**Stored data:**
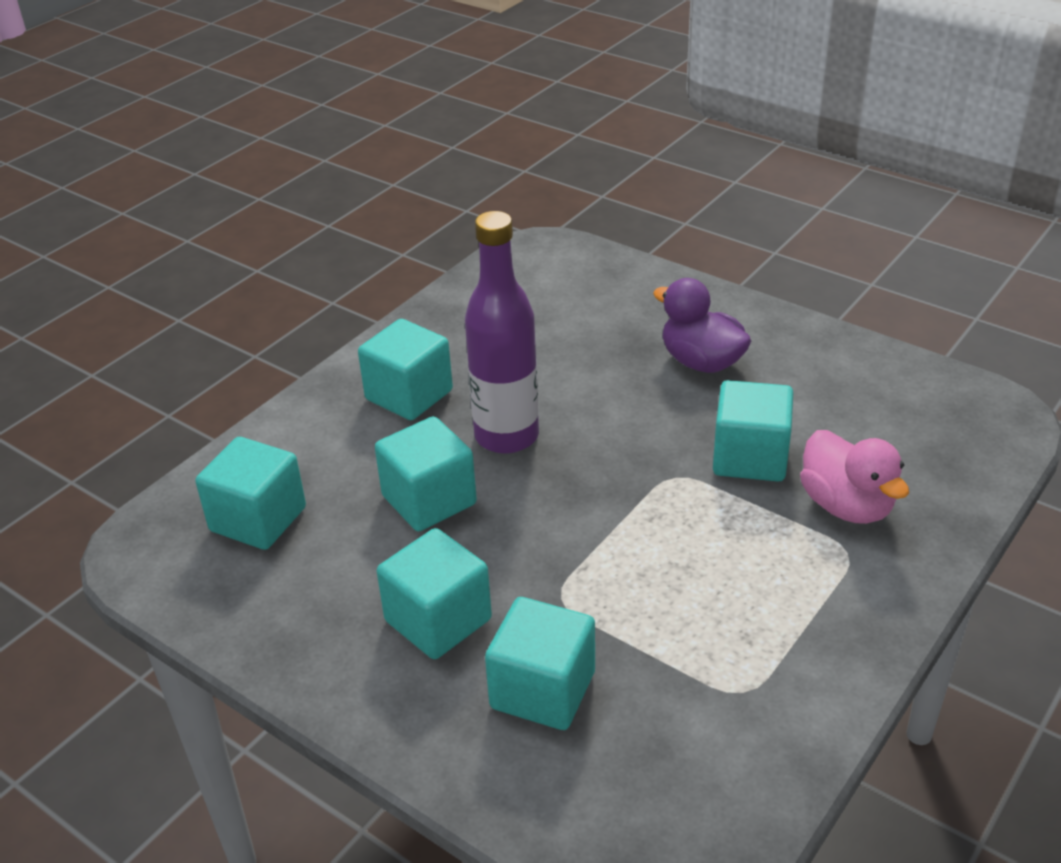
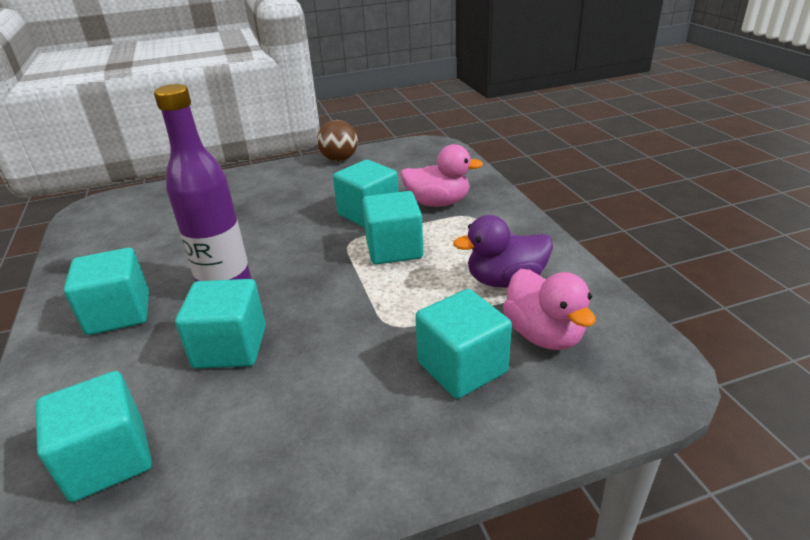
camera: 55 degrees left, 5 degrees down
(438, 620) = (347, 392): turquoise cube -> turquoise cube (394, 249)
(657, 738) = (544, 335): none -> pink duck
(701, 362) = (278, 198): purple duck -> purple duck (505, 280)
(852, 352) = (339, 159): none -> brown ball

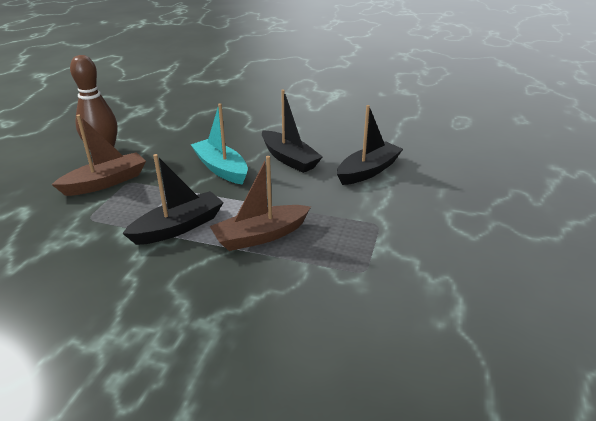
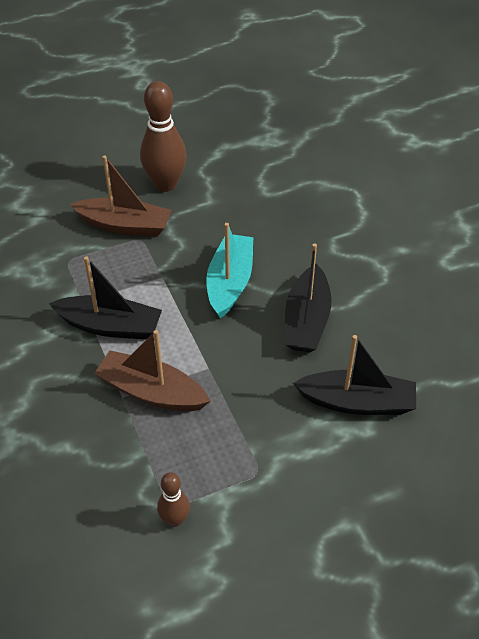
camera: 50 degrees right, 15 degrees up
(377, 275) = (175, 519): none -> brown bowling pin

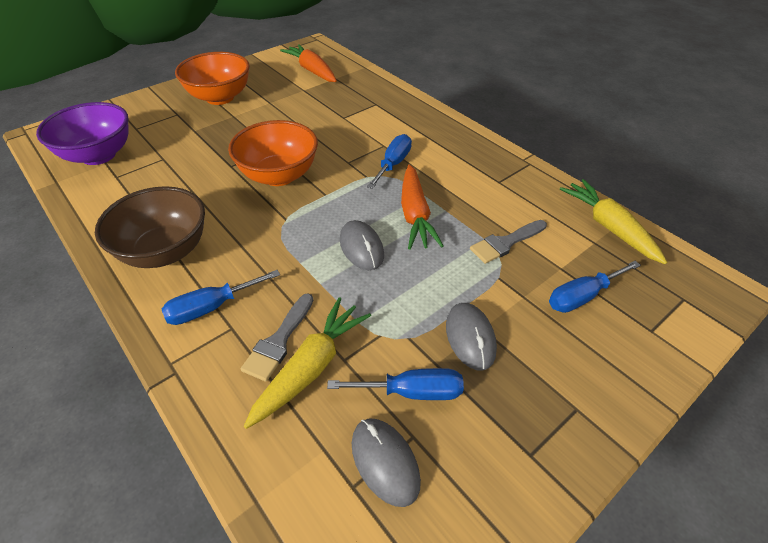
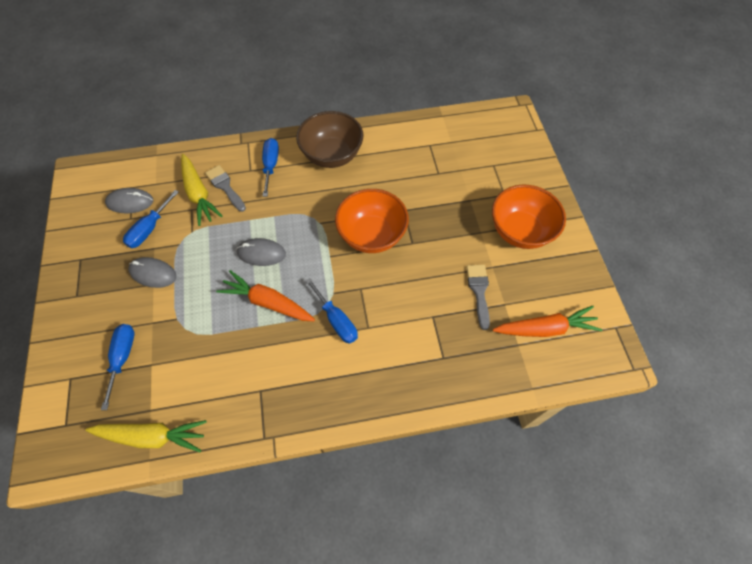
camera: 120 degrees right, 15 degrees up
(98, 155) = (464, 139): purple bowl -> none
(506, 242) = (198, 345): grey brush -> grey brush (479, 292)

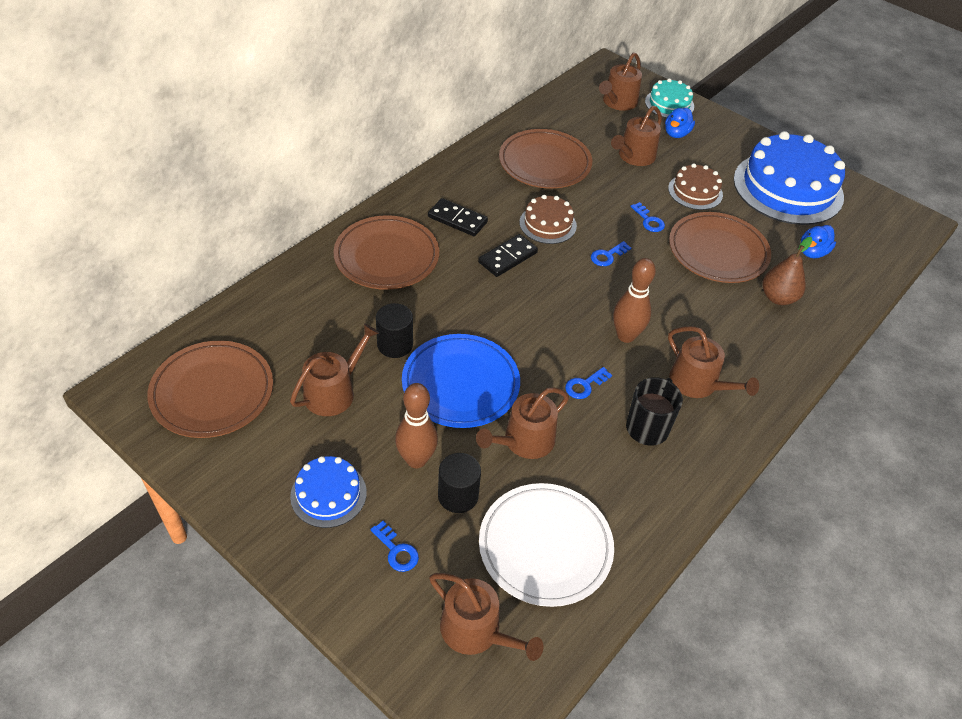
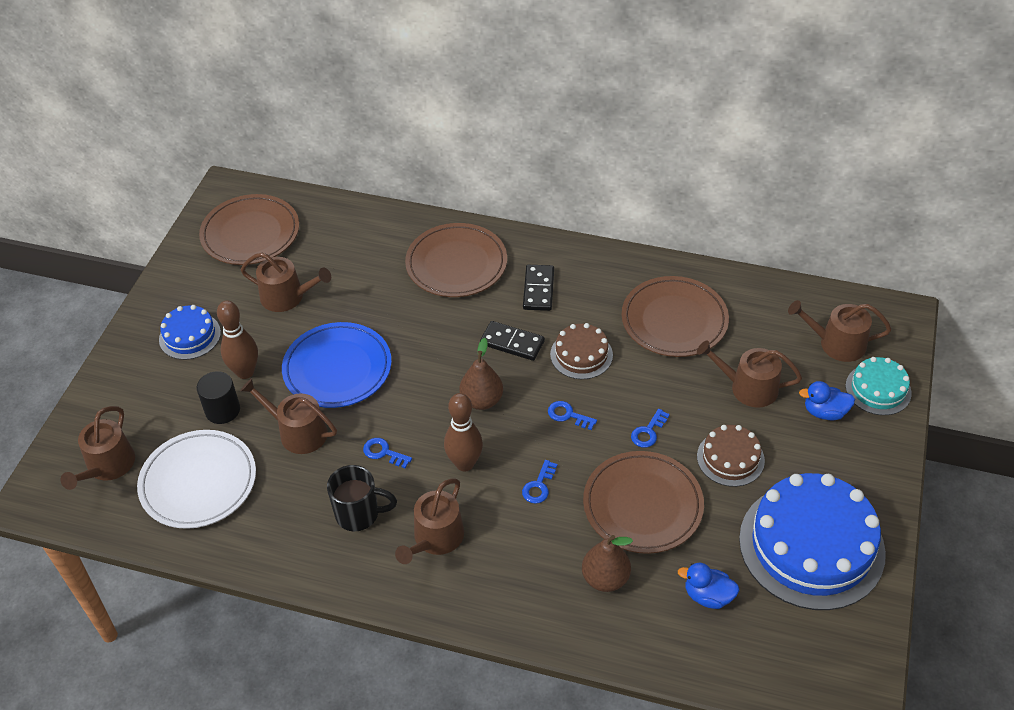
camera: 70 degrees right, 0 degrees up
(395, 344) = (357, 311): black cylinder -> none
(397, 551) = (157, 394): blue key -> blue key (539, 486)
(561, 300) = (482, 400): none -> brown pear

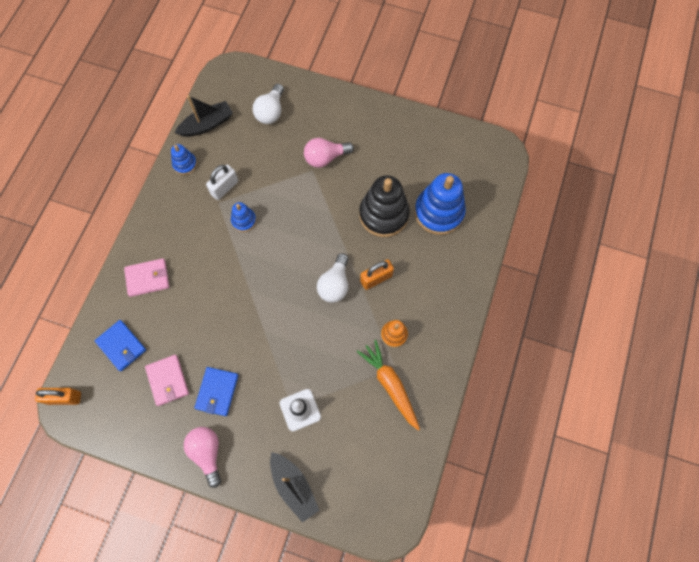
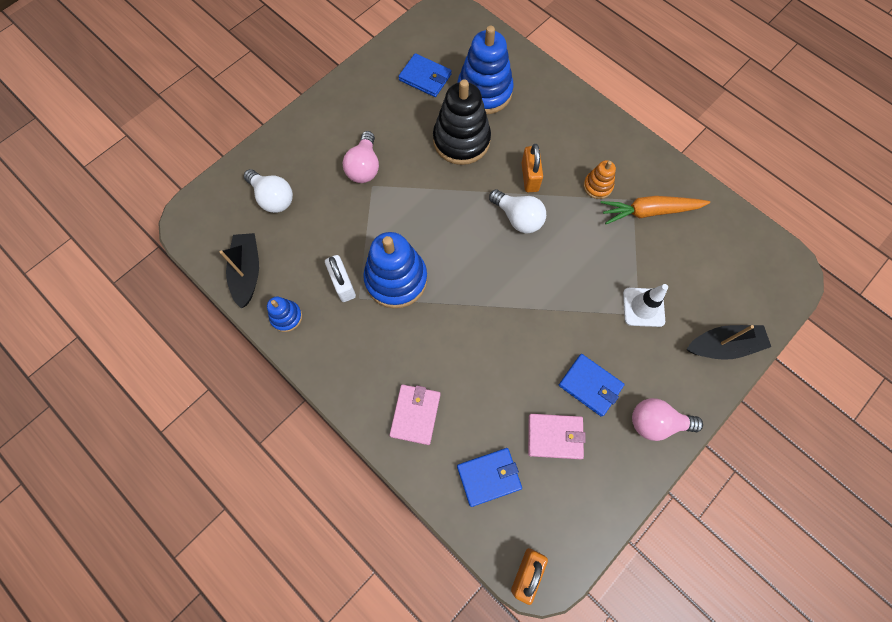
camera: 65 degrees left, 0 degrees up
(244, 220) = (396, 279): blue stacking toy -> blue stacking toy, size x2.00
(428, 163) = (425, 77): none -> blue wallet

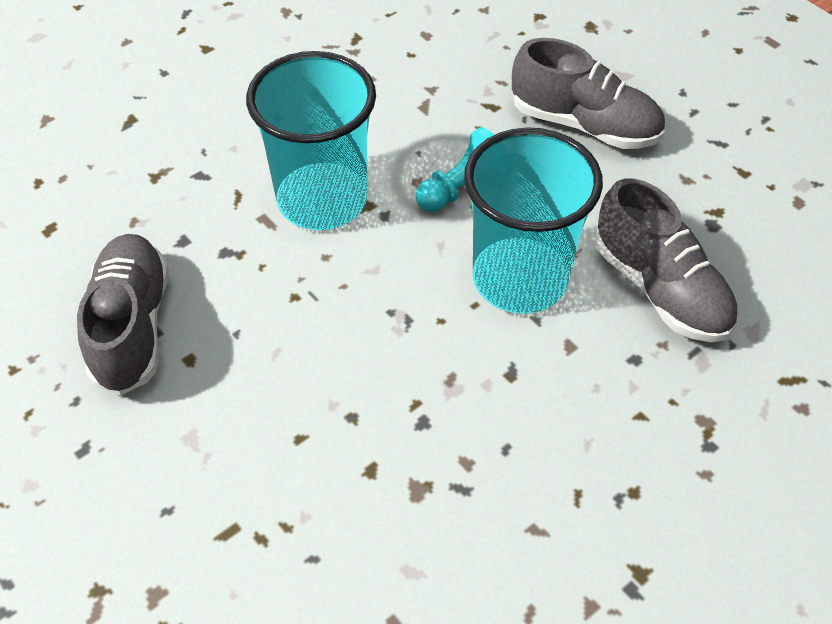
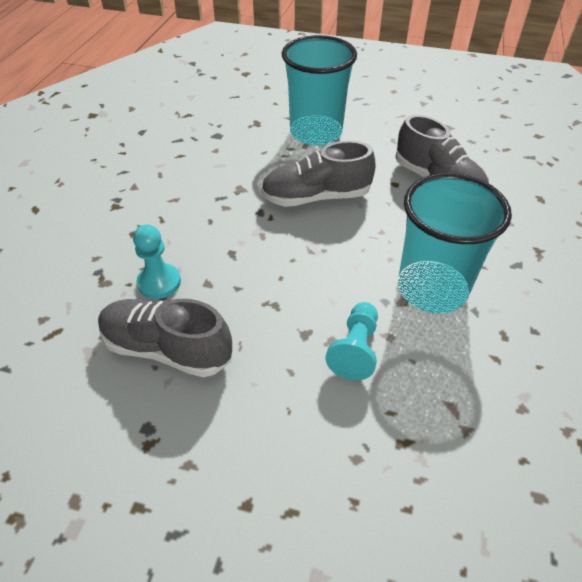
camera: 145 degrees right, 5 degrees down
(520, 279) = (265, 306): turquoise cup -> turquoise cup (316, 132)
(584, 125) = (311, 473): grey shoe -> grey shoe (316, 197)
(631, 380) = (159, 282): none -> turquoise pawn

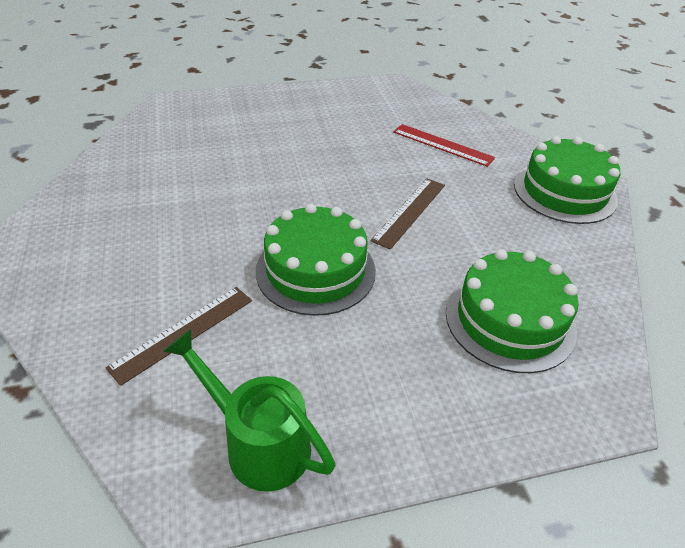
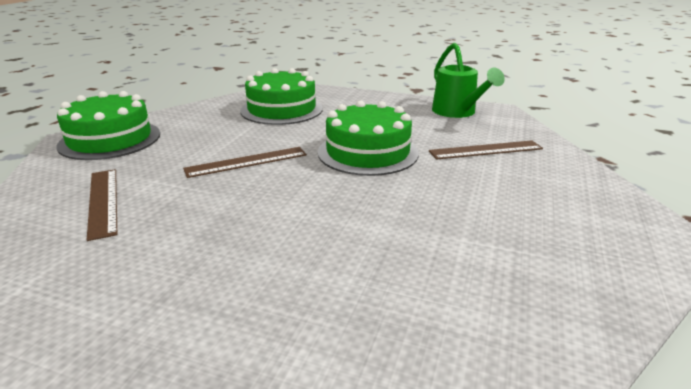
camera: 145 degrees left, 15 degrees down
(442, 145) = (103, 201): red ruler -> brown ruler

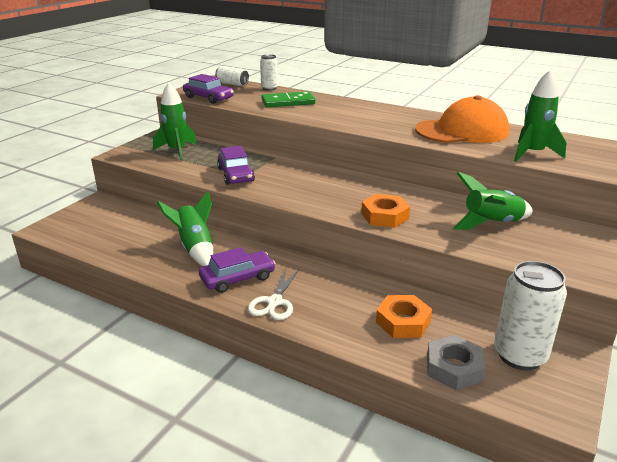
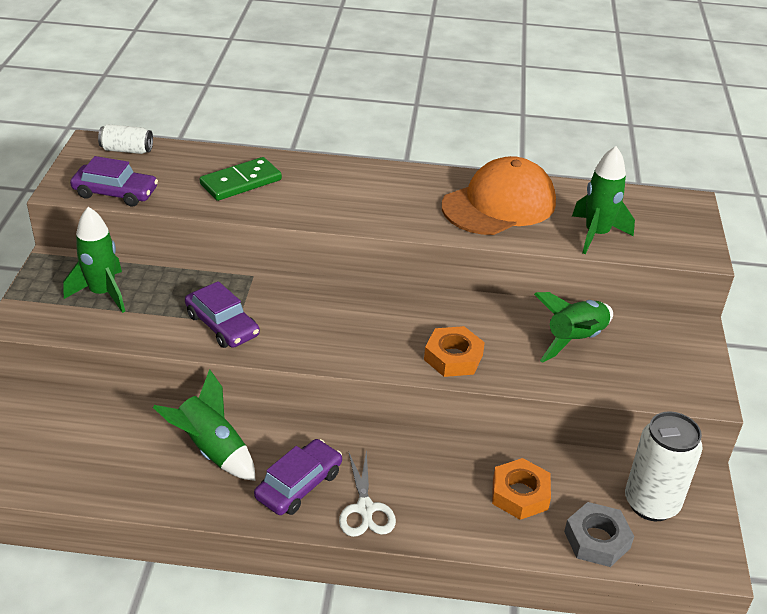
camera: 25 degrees left, 10 degrees up
(269, 88) = (191, 151): white can -> none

**Action item:**
Verbatim copy, images excluded: transcribe all the entries above.

**Solution:**
camera: 55 degrees left, 5 degrees down
(438, 620) = (347, 392): turquoise cube -> turquoise cube (394, 249)
(657, 738) = (544, 335): none -> pink duck
(701, 362) = (278, 198): purple duck -> purple duck (505, 280)
(852, 352) = (339, 159): none -> brown ball

camera: 50 degrees right, 15 degrees up
(377, 275) = (175, 519): none -> brown bowling pin

camera: 120 degrees right, 15 degrees up
(98, 155) = (464, 139): purple bowl -> none
(506, 242) = (198, 345): grey brush -> grey brush (479, 292)

camera: 70 degrees right, 0 degrees up
(395, 344) = (357, 311): black cylinder -> none
(397, 551) = (157, 394): blue key -> blue key (539, 486)
(561, 300) = (482, 400): none -> brown pear

camera: 65 degrees left, 0 degrees up
(244, 220) = (396, 279): blue stacking toy -> blue stacking toy, size x2.00
(428, 163) = (425, 77): none -> blue wallet

camera: 145 degrees right, 5 degrees down
(520, 279) = (265, 306): turquoise cup -> turquoise cup (316, 132)
(584, 125) = (311, 473): grey shoe -> grey shoe (316, 197)
(631, 380) = (159, 282): none -> turquoise pawn

camera: 145 degrees left, 15 degrees down
(442, 145) = (103, 201): red ruler -> brown ruler

camera: 25 degrees left, 10 degrees up
(269, 88) = (191, 151): white can -> none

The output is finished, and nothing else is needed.